··· GIVEN MATERIAL ···

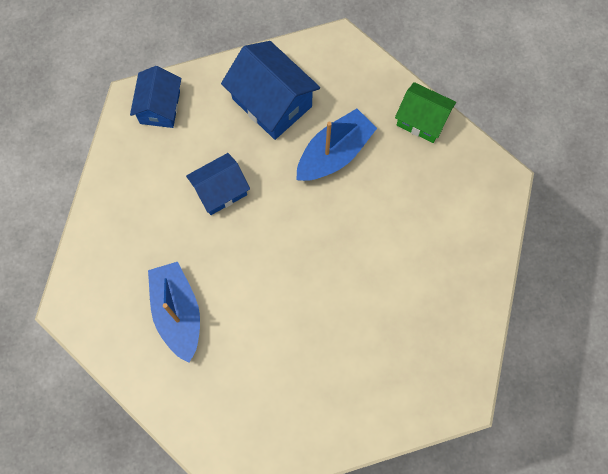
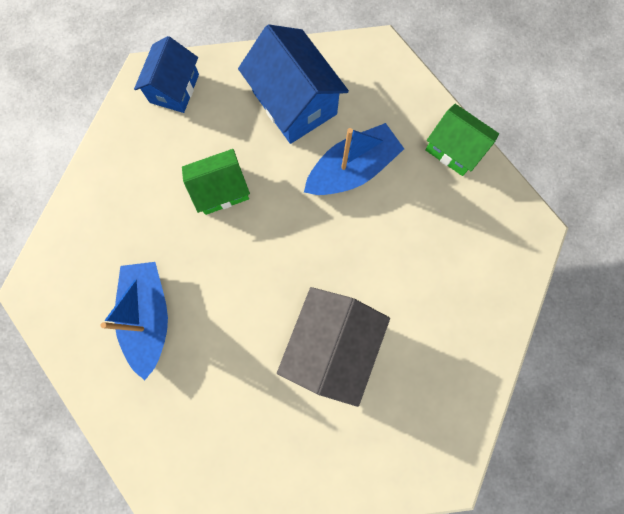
camera: 10 degrees right, 5 degrees up
(220, 191) = (221, 190): blue house -> green house
(344, 309) = (331, 345): none -> grey house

···

### EXERCISE DIRECTIONS
The data shown above must be printed again exactly, with no images included.

### WRITTEN SOLUTION
camera: 10 degrees right, 5 degrees up
(220, 191) = (221, 190): blue house -> green house
(344, 309) = (331, 345): none -> grey house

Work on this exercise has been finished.